=== Material to process ===

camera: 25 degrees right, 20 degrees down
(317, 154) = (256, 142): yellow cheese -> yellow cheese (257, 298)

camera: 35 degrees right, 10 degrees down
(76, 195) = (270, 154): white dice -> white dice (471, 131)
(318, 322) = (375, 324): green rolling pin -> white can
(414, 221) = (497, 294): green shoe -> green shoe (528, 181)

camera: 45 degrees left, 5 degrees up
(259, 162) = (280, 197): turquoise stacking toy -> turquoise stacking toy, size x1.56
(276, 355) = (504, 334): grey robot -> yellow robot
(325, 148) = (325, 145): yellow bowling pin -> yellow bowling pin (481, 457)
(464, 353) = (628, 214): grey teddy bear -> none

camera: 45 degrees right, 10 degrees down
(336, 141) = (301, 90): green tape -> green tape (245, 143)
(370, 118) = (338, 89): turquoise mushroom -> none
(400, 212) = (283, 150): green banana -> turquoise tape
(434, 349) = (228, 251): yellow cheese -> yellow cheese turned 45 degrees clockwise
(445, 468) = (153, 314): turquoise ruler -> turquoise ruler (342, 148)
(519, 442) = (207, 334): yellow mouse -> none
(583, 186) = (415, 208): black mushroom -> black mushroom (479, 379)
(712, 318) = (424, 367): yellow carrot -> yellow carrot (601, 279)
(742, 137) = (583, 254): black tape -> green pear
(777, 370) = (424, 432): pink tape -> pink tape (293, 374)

===

For each line in the data above that contains the string "down", extract the line.

Exercise result:
camera: 25 degrees right, 20 degrees down
camera: 35 degrees right, 10 degrees down
camera: 45 degrees right, 10 degrees down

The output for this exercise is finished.